= Beginning of Section =

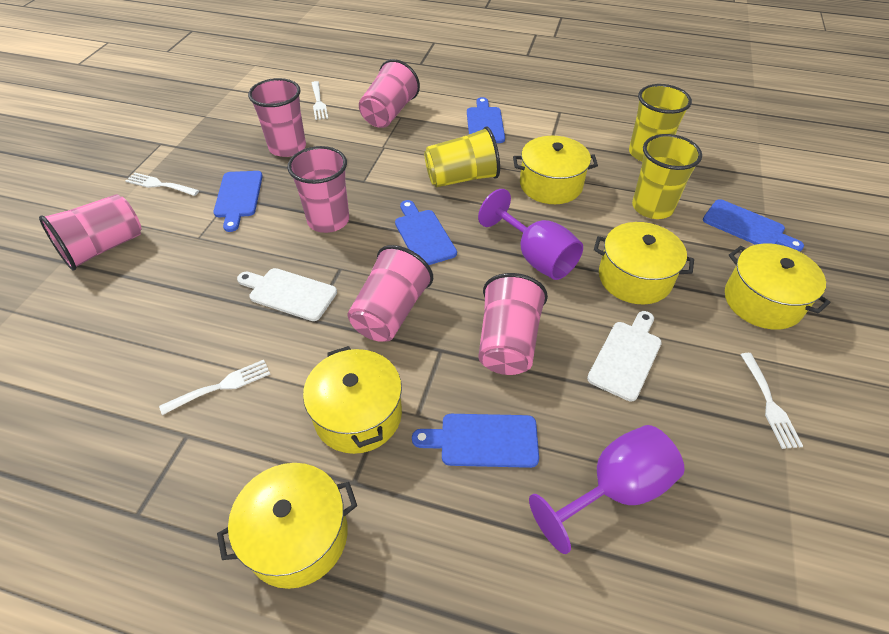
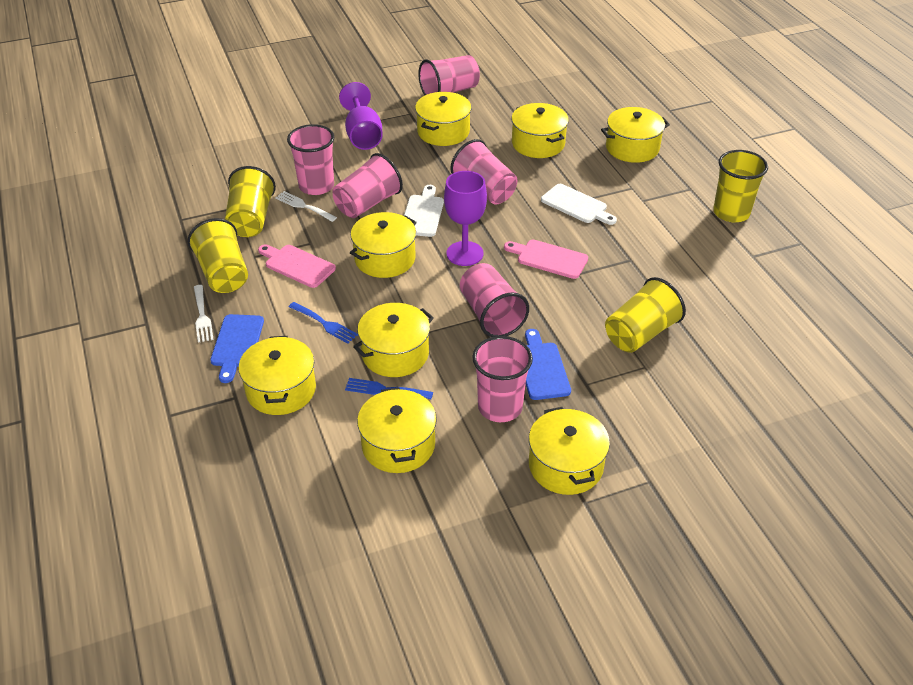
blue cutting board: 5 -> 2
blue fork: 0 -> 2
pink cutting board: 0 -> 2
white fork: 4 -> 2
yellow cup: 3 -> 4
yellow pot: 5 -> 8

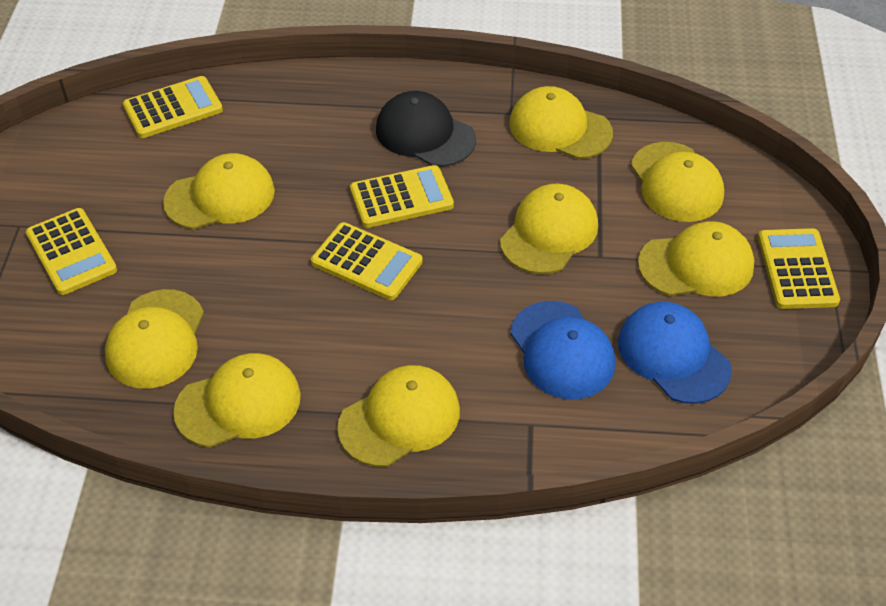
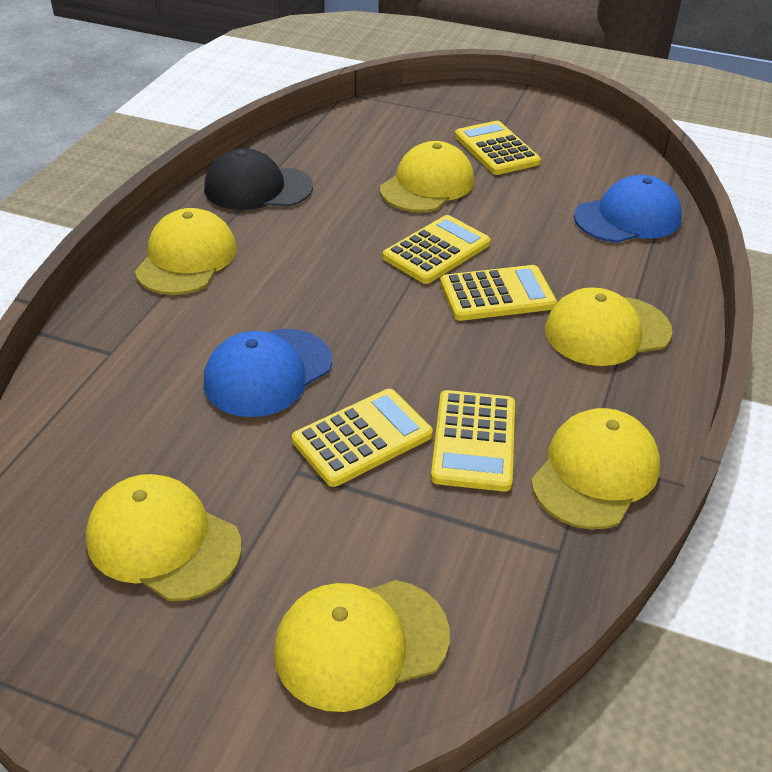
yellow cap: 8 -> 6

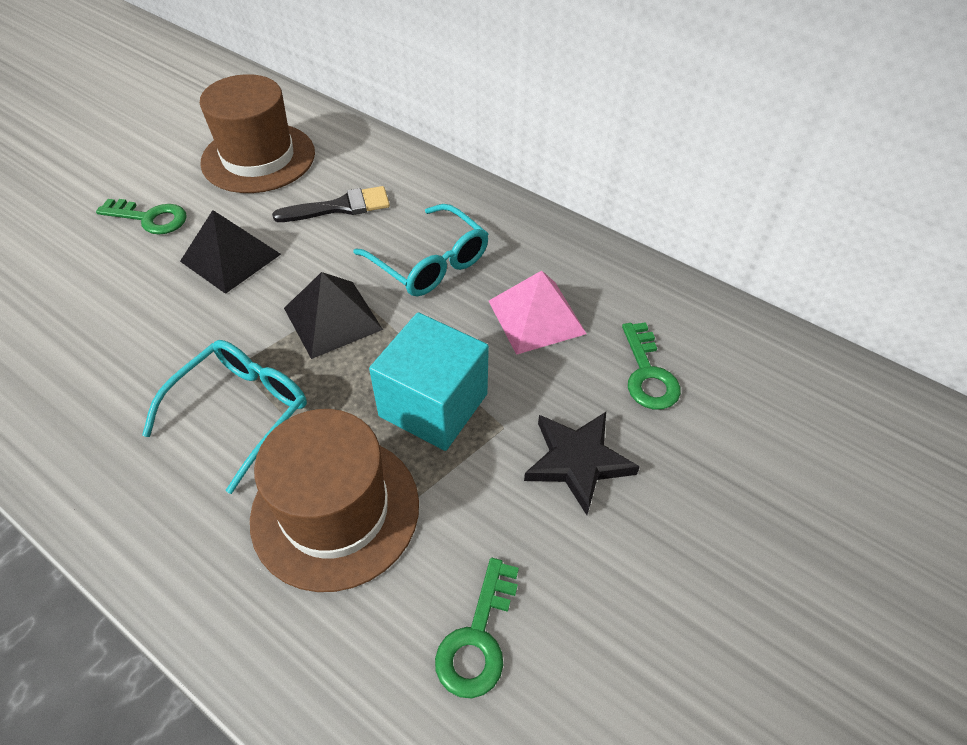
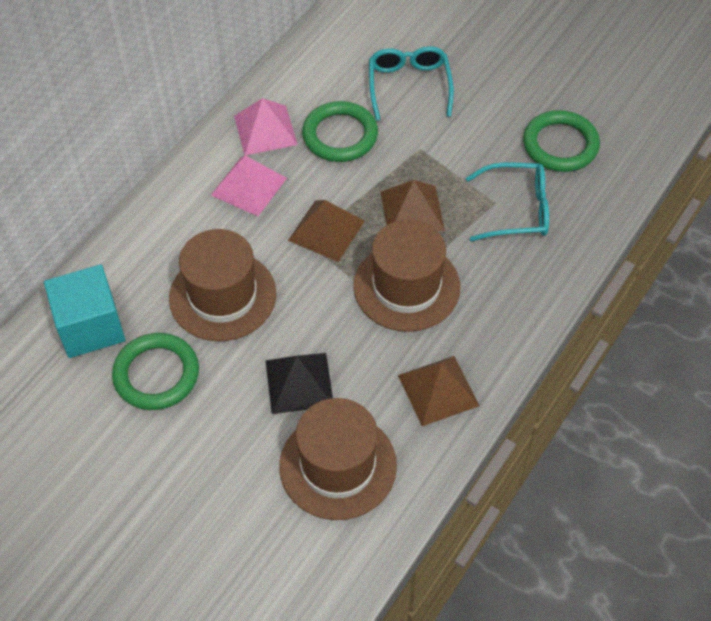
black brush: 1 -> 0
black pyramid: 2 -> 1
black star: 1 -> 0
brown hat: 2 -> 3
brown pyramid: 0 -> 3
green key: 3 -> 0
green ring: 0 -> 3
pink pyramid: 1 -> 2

= End of Section =

### ASSIGNMENT
Write out the whole listing exactly, and drop the pictures.

### RESULT
blue cutting board: 5 -> 2
blue fork: 0 -> 2
pink cutting board: 0 -> 2
white fork: 4 -> 2
yellow cup: 3 -> 4
yellow pot: 5 -> 8

yellow cap: 8 -> 6

black brush: 1 -> 0
black pyramid: 2 -> 1
black star: 1 -> 0
brown hat: 2 -> 3
brown pyramid: 0 -> 3
green key: 3 -> 0
green ring: 0 -> 3
pink pyramid: 1 -> 2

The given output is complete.